** Records provided follows **
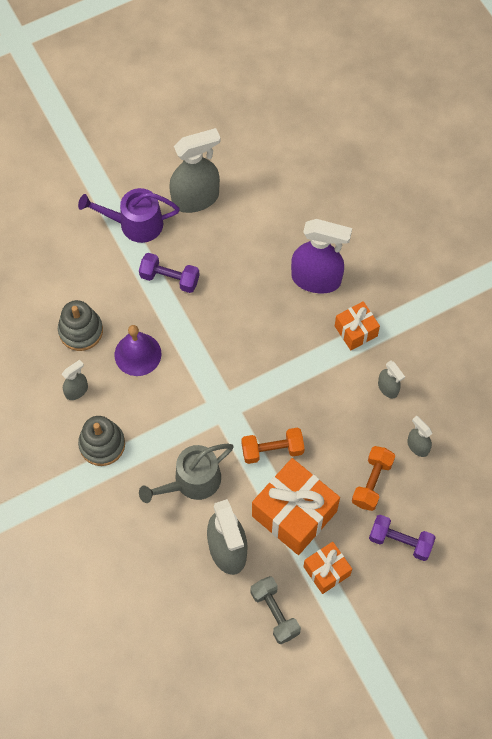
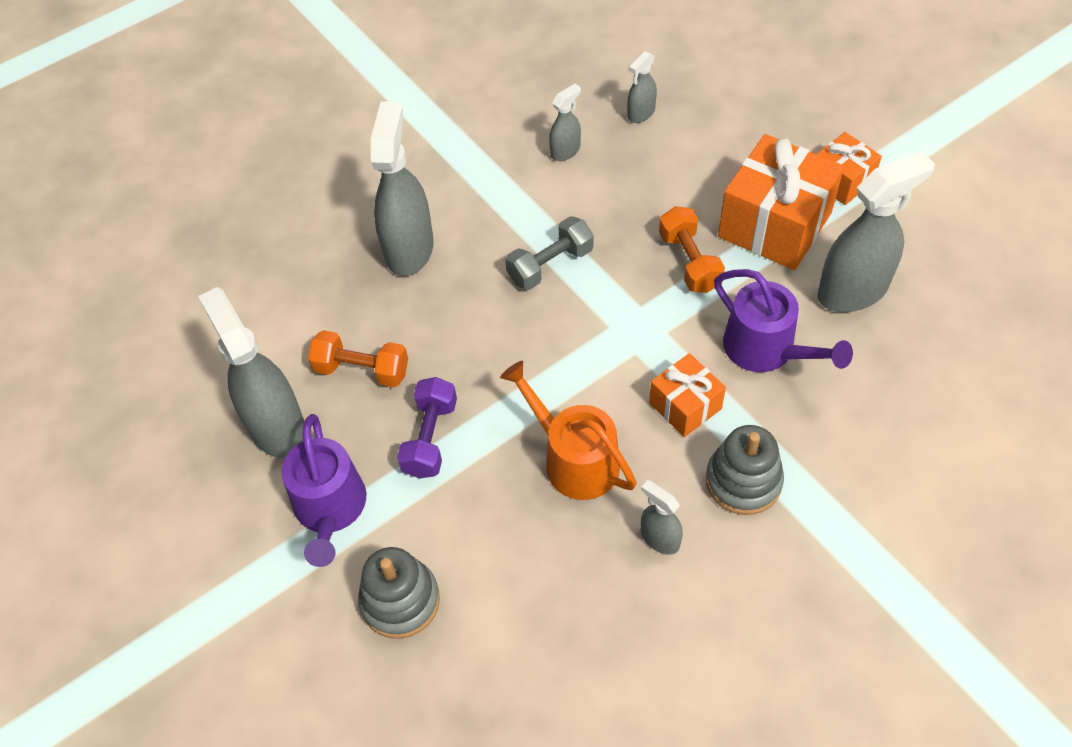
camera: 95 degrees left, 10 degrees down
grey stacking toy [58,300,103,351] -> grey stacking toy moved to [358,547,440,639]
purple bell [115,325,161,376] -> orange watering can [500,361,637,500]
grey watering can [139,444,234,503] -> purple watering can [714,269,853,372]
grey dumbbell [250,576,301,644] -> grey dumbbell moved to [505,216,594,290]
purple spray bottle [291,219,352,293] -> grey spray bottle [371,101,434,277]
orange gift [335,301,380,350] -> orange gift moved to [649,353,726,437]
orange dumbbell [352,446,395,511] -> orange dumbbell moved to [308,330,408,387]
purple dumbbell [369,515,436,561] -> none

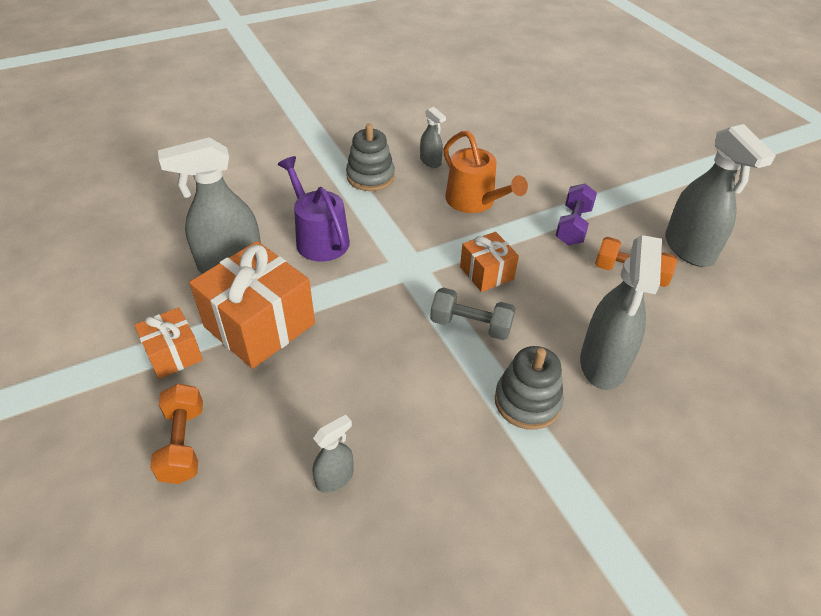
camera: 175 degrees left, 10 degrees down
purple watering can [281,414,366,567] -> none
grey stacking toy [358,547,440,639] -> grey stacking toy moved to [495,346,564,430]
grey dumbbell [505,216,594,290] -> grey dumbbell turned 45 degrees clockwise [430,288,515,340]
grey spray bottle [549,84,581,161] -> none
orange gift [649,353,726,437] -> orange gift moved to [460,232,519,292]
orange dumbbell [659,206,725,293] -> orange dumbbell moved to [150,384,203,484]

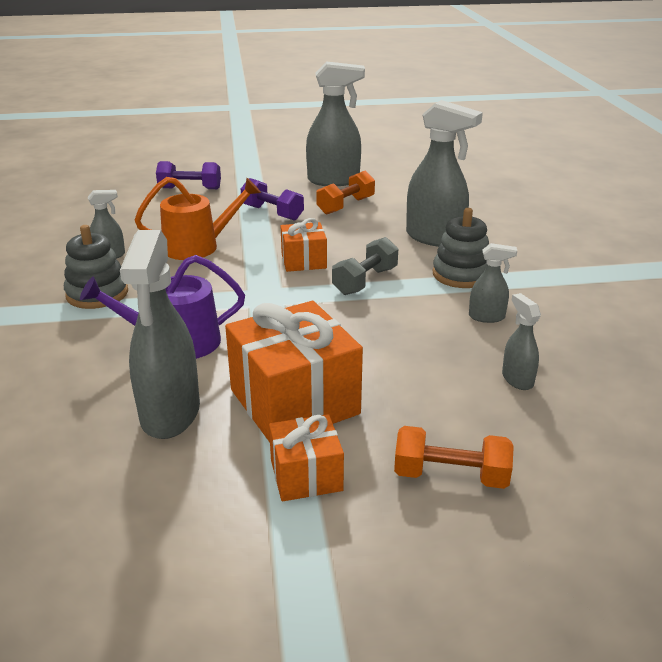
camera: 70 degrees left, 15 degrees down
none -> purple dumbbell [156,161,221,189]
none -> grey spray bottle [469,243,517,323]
** End of Records provided **
** Records provided follows **
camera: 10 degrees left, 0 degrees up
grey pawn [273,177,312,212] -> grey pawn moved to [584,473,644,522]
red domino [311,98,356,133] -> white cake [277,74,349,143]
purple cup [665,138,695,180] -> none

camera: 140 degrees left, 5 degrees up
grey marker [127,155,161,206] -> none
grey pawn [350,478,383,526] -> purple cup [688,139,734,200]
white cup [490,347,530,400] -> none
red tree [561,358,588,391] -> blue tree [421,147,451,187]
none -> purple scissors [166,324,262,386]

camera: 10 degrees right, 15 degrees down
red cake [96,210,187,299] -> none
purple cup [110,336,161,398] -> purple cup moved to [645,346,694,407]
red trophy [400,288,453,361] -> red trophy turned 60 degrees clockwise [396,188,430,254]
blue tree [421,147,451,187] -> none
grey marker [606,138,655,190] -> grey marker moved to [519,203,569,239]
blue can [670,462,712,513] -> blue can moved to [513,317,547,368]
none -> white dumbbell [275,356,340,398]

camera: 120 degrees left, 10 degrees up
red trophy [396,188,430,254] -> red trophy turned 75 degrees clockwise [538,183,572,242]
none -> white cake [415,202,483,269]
** End of Records provided **
* [What to work on]
The copy should hold only the lines from the one with "camera: 95 degrees left, 10 degrees down" through the one with "none -> grey spray bottle [469,243,517,323]", exactly as they stand above. Leave out the pictures.

* [Solution for this exercise]
camera: 95 degrees left, 10 degrees down
grey stacking toy [58,300,103,351] -> grey stacking toy moved to [358,547,440,639]
purple bell [115,325,161,376] -> orange watering can [500,361,637,500]
grey watering can [139,444,234,503] -> purple watering can [714,269,853,372]
grey dumbbell [250,576,301,644] -> grey dumbbell moved to [505,216,594,290]
purple spray bottle [291,219,352,293] -> grey spray bottle [371,101,434,277]
orange gift [335,301,380,350] -> orange gift moved to [649,353,726,437]
orange dumbbell [352,446,395,511] -> orange dumbbell moved to [308,330,408,387]
purple dumbbell [369,515,436,561] -> none

camera: 175 degrees left, 10 degrees down
purple watering can [281,414,366,567] -> none
grey stacking toy [358,547,440,639] -> grey stacking toy moved to [495,346,564,430]
grey dumbbell [505,216,594,290] -> grey dumbbell turned 45 degrees clockwise [430,288,515,340]
grey spray bottle [549,84,581,161] -> none
orange gift [649,353,726,437] -> orange gift moved to [460,232,519,292]
orange dumbbell [659,206,725,293] -> orange dumbbell moved to [150,384,203,484]

camera: 70 degrees left, 15 degrees down
none -> purple dumbbell [156,161,221,189]
none -> grey spray bottle [469,243,517,323]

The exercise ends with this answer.